■ Task to complete ■
From the records, return each line that has the word "cupcake" in it.

╭─ Extracted data

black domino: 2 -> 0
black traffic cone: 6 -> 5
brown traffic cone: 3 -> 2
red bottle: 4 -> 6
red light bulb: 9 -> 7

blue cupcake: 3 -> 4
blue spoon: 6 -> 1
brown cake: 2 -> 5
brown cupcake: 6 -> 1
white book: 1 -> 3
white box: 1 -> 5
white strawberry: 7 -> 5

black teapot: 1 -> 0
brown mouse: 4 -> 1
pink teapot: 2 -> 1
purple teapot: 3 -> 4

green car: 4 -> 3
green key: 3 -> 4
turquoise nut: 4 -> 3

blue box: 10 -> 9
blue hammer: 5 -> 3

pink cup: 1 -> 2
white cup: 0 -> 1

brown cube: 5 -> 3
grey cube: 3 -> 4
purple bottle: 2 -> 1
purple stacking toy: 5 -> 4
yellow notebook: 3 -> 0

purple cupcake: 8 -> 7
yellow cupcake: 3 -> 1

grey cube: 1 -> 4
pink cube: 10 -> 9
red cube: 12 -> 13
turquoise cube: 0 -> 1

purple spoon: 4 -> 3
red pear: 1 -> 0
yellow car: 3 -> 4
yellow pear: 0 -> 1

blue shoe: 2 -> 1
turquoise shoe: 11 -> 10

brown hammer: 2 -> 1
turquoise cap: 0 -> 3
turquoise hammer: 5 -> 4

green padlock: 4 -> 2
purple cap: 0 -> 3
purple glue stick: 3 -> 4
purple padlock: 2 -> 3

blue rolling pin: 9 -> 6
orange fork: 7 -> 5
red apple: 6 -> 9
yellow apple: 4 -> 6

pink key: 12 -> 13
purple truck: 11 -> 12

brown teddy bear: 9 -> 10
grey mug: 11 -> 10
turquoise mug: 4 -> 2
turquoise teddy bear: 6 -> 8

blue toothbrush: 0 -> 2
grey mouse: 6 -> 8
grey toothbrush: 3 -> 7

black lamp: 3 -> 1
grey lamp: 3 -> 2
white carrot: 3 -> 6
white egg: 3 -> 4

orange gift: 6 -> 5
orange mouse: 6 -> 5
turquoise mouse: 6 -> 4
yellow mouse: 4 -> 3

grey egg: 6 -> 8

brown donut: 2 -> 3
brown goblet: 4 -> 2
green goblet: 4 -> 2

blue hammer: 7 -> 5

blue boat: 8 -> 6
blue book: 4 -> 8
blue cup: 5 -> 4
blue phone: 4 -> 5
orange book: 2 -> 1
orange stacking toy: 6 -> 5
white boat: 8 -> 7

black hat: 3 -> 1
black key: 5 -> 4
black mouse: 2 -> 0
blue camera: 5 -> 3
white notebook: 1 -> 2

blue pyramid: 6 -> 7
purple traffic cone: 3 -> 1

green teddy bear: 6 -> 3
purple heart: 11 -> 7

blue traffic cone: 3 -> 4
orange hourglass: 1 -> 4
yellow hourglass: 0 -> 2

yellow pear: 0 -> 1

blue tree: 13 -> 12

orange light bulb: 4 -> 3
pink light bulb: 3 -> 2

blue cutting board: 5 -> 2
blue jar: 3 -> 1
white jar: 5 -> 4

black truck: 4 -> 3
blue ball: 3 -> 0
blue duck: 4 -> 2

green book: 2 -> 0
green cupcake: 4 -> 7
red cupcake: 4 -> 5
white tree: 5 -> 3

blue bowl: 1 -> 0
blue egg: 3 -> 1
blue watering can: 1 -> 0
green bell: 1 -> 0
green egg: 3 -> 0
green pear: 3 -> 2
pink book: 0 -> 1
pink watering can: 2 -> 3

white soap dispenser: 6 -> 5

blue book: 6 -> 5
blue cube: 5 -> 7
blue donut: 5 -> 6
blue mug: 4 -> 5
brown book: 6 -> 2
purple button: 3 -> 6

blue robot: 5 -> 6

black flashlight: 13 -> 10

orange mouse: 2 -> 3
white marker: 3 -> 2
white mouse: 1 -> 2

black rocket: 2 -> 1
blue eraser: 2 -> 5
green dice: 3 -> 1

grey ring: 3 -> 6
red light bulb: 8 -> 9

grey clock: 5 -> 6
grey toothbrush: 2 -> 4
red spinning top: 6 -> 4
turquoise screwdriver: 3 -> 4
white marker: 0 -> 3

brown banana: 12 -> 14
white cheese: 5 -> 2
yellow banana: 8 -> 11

╰─

■ Response to the task ■
blue cupcake: 3 -> 4
brown cupcake: 6 -> 1
purple cupcake: 8 -> 7
yellow cupcake: 3 -> 1
green cupcake: 4 -> 7
red cupcake: 4 -> 5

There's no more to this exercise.